### What to do
Reproduce the entries exactly. Omit none of them.

### Exercise inputs
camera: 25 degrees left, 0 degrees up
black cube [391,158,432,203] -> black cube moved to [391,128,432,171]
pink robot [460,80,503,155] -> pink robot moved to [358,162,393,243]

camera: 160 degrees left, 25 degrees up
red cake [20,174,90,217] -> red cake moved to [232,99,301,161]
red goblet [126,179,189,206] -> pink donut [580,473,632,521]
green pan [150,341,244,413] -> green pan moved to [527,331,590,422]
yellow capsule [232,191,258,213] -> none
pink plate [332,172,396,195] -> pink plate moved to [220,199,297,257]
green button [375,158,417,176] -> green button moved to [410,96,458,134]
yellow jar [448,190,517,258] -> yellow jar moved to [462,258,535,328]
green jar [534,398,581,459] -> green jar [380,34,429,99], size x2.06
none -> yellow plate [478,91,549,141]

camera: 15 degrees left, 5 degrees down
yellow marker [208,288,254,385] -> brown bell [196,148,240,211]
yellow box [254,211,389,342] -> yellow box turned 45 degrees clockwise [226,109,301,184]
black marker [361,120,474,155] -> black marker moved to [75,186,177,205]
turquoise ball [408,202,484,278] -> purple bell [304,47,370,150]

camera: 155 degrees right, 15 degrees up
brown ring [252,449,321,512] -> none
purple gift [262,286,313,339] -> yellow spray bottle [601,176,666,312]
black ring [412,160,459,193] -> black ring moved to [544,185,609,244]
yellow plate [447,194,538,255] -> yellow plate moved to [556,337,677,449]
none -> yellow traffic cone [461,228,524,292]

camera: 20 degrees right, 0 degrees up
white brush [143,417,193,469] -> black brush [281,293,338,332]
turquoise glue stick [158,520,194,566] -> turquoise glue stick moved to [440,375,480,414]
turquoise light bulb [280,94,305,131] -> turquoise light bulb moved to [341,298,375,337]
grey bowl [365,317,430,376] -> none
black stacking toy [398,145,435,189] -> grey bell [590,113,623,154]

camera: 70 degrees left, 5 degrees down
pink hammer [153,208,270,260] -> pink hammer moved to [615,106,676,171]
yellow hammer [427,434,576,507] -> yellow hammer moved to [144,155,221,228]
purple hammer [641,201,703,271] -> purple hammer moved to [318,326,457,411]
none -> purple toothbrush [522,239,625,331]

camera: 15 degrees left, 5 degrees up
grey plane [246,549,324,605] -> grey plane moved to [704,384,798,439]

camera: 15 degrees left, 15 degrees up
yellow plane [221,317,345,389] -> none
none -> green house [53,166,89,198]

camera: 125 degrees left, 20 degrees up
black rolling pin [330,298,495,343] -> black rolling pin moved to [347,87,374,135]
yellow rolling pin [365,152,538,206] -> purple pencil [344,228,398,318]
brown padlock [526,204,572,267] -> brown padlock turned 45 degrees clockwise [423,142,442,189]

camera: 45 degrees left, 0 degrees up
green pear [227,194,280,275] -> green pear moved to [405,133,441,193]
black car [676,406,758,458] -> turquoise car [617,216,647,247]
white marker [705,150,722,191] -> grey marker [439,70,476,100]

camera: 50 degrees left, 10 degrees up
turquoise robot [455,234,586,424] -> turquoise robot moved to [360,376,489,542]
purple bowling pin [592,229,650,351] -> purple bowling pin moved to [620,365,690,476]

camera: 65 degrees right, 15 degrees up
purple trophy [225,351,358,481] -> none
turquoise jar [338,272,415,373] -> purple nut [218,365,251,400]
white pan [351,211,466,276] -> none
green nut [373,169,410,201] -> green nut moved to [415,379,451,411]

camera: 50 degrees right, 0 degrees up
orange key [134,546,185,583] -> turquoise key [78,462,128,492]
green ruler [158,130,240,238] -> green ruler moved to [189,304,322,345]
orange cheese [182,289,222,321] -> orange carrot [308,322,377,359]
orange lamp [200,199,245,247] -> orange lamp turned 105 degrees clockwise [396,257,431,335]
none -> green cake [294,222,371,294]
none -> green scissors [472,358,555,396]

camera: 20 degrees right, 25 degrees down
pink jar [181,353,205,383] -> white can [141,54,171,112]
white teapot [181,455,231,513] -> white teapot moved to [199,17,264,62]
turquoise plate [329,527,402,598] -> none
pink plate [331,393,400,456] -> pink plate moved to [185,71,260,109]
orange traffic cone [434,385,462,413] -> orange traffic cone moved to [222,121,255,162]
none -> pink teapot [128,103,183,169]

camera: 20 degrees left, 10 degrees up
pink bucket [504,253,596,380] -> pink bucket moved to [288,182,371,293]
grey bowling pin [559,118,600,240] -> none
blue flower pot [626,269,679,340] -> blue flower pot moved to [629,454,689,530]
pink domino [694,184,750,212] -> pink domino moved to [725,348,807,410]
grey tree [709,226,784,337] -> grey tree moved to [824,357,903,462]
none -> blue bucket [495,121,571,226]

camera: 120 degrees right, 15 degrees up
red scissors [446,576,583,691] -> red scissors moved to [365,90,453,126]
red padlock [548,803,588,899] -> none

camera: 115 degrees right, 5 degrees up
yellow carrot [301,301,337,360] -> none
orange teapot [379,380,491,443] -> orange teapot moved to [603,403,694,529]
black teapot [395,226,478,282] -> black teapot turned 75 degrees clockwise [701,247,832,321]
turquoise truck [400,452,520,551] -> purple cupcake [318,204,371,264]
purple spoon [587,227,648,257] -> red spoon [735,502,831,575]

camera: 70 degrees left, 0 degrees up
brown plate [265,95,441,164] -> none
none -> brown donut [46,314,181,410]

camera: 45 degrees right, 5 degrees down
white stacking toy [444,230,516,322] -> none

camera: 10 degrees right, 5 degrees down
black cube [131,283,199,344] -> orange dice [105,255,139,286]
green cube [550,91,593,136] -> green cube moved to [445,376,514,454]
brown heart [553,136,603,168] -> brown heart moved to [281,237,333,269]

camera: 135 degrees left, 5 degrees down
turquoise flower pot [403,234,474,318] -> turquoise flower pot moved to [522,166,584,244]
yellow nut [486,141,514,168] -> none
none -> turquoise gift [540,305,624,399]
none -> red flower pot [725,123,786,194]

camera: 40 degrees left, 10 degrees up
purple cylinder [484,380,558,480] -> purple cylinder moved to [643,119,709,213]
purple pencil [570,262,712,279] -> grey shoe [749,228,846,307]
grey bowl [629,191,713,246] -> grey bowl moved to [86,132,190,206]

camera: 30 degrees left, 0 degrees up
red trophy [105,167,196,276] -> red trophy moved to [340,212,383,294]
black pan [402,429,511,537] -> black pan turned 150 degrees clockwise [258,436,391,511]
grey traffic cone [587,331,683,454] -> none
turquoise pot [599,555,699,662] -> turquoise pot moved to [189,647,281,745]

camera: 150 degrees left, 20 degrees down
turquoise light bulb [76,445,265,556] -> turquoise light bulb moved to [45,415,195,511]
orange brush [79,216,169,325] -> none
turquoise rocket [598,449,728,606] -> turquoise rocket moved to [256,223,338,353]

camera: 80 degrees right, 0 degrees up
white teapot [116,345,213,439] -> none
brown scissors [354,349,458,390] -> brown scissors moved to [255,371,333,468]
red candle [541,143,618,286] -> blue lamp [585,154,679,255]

### Response to this task
camera: 25 degrees left, 0 degrees up
black cube [391,158,432,203] -> black cube moved to [391,128,432,171]
pink robot [460,80,503,155] -> pink robot moved to [358,162,393,243]

camera: 160 degrees left, 25 degrees up
red cake [20,174,90,217] -> red cake moved to [232,99,301,161]
red goblet [126,179,189,206] -> pink donut [580,473,632,521]
green pan [150,341,244,413] -> green pan moved to [527,331,590,422]
yellow capsule [232,191,258,213] -> none
pink plate [332,172,396,195] -> pink plate moved to [220,199,297,257]
green button [375,158,417,176] -> green button moved to [410,96,458,134]
yellow jar [448,190,517,258] -> yellow jar moved to [462,258,535,328]
green jar [534,398,581,459] -> green jar [380,34,429,99], size x2.06
none -> yellow plate [478,91,549,141]

camera: 15 degrees left, 5 degrees down
yellow marker [208,288,254,385] -> brown bell [196,148,240,211]
yellow box [254,211,389,342] -> yellow box turned 45 degrees clockwise [226,109,301,184]
black marker [361,120,474,155] -> black marker moved to [75,186,177,205]
turquoise ball [408,202,484,278] -> purple bell [304,47,370,150]

camera: 155 degrees right, 15 degrees up
brown ring [252,449,321,512] -> none
purple gift [262,286,313,339] -> yellow spray bottle [601,176,666,312]
black ring [412,160,459,193] -> black ring moved to [544,185,609,244]
yellow plate [447,194,538,255] -> yellow plate moved to [556,337,677,449]
none -> yellow traffic cone [461,228,524,292]

camera: 20 degrees right, 0 degrees up
white brush [143,417,193,469] -> black brush [281,293,338,332]
turquoise glue stick [158,520,194,566] -> turquoise glue stick moved to [440,375,480,414]
turquoise light bulb [280,94,305,131] -> turquoise light bulb moved to [341,298,375,337]
grey bowl [365,317,430,376] -> none
black stacking toy [398,145,435,189] -> grey bell [590,113,623,154]

camera: 70 degrees left, 5 degrees down
pink hammer [153,208,270,260] -> pink hammer moved to [615,106,676,171]
yellow hammer [427,434,576,507] -> yellow hammer moved to [144,155,221,228]
purple hammer [641,201,703,271] -> purple hammer moved to [318,326,457,411]
none -> purple toothbrush [522,239,625,331]

camera: 15 degrees left, 5 degrees up
grey plane [246,549,324,605] -> grey plane moved to [704,384,798,439]

camera: 15 degrees left, 15 degrees up
yellow plane [221,317,345,389] -> none
none -> green house [53,166,89,198]

camera: 125 degrees left, 20 degrees up
black rolling pin [330,298,495,343] -> black rolling pin moved to [347,87,374,135]
yellow rolling pin [365,152,538,206] -> purple pencil [344,228,398,318]
brown padlock [526,204,572,267] -> brown padlock turned 45 degrees clockwise [423,142,442,189]

camera: 45 degrees left, 0 degrees up
green pear [227,194,280,275] -> green pear moved to [405,133,441,193]
black car [676,406,758,458] -> turquoise car [617,216,647,247]
white marker [705,150,722,191] -> grey marker [439,70,476,100]

camera: 50 degrees left, 10 degrees up
turquoise robot [455,234,586,424] -> turquoise robot moved to [360,376,489,542]
purple bowling pin [592,229,650,351] -> purple bowling pin moved to [620,365,690,476]

camera: 65 degrees right, 15 degrees up
purple trophy [225,351,358,481] -> none
turquoise jar [338,272,415,373] -> purple nut [218,365,251,400]
white pan [351,211,466,276] -> none
green nut [373,169,410,201] -> green nut moved to [415,379,451,411]

camera: 50 degrees right, 0 degrees up
orange key [134,546,185,583] -> turquoise key [78,462,128,492]
green ruler [158,130,240,238] -> green ruler moved to [189,304,322,345]
orange cheese [182,289,222,321] -> orange carrot [308,322,377,359]
orange lamp [200,199,245,247] -> orange lamp turned 105 degrees clockwise [396,257,431,335]
none -> green cake [294,222,371,294]
none -> green scissors [472,358,555,396]

camera: 20 degrees right, 25 degrees down
pink jar [181,353,205,383] -> white can [141,54,171,112]
white teapot [181,455,231,513] -> white teapot moved to [199,17,264,62]
turquoise plate [329,527,402,598] -> none
pink plate [331,393,400,456] -> pink plate moved to [185,71,260,109]
orange traffic cone [434,385,462,413] -> orange traffic cone moved to [222,121,255,162]
none -> pink teapot [128,103,183,169]

camera: 20 degrees left, 10 degrees up
pink bucket [504,253,596,380] -> pink bucket moved to [288,182,371,293]
grey bowling pin [559,118,600,240] -> none
blue flower pot [626,269,679,340] -> blue flower pot moved to [629,454,689,530]
pink domino [694,184,750,212] -> pink domino moved to [725,348,807,410]
grey tree [709,226,784,337] -> grey tree moved to [824,357,903,462]
none -> blue bucket [495,121,571,226]

camera: 120 degrees right, 15 degrees up
red scissors [446,576,583,691] -> red scissors moved to [365,90,453,126]
red padlock [548,803,588,899] -> none

camera: 115 degrees right, 5 degrees up
yellow carrot [301,301,337,360] -> none
orange teapot [379,380,491,443] -> orange teapot moved to [603,403,694,529]
black teapot [395,226,478,282] -> black teapot turned 75 degrees clockwise [701,247,832,321]
turquoise truck [400,452,520,551] -> purple cupcake [318,204,371,264]
purple spoon [587,227,648,257] -> red spoon [735,502,831,575]

camera: 70 degrees left, 0 degrees up
brown plate [265,95,441,164] -> none
none -> brown donut [46,314,181,410]

camera: 45 degrees right, 5 degrees down
white stacking toy [444,230,516,322] -> none

camera: 10 degrees right, 5 degrees down
black cube [131,283,199,344] -> orange dice [105,255,139,286]
green cube [550,91,593,136] -> green cube moved to [445,376,514,454]
brown heart [553,136,603,168] -> brown heart moved to [281,237,333,269]

camera: 135 degrees left, 5 degrees down
turquoise flower pot [403,234,474,318] -> turquoise flower pot moved to [522,166,584,244]
yellow nut [486,141,514,168] -> none
none -> turquoise gift [540,305,624,399]
none -> red flower pot [725,123,786,194]

camera: 40 degrees left, 10 degrees up
purple cylinder [484,380,558,480] -> purple cylinder moved to [643,119,709,213]
purple pencil [570,262,712,279] -> grey shoe [749,228,846,307]
grey bowl [629,191,713,246] -> grey bowl moved to [86,132,190,206]

camera: 30 degrees left, 0 degrees up
red trophy [105,167,196,276] -> red trophy moved to [340,212,383,294]
black pan [402,429,511,537] -> black pan turned 150 degrees clockwise [258,436,391,511]
grey traffic cone [587,331,683,454] -> none
turquoise pot [599,555,699,662] -> turquoise pot moved to [189,647,281,745]

camera: 150 degrees left, 20 degrees down
turquoise light bulb [76,445,265,556] -> turquoise light bulb moved to [45,415,195,511]
orange brush [79,216,169,325] -> none
turquoise rocket [598,449,728,606] -> turquoise rocket moved to [256,223,338,353]

camera: 80 degrees right, 0 degrees up
white teapot [116,345,213,439] -> none
brown scissors [354,349,458,390] -> brown scissors moved to [255,371,333,468]
red candle [541,143,618,286] -> blue lamp [585,154,679,255]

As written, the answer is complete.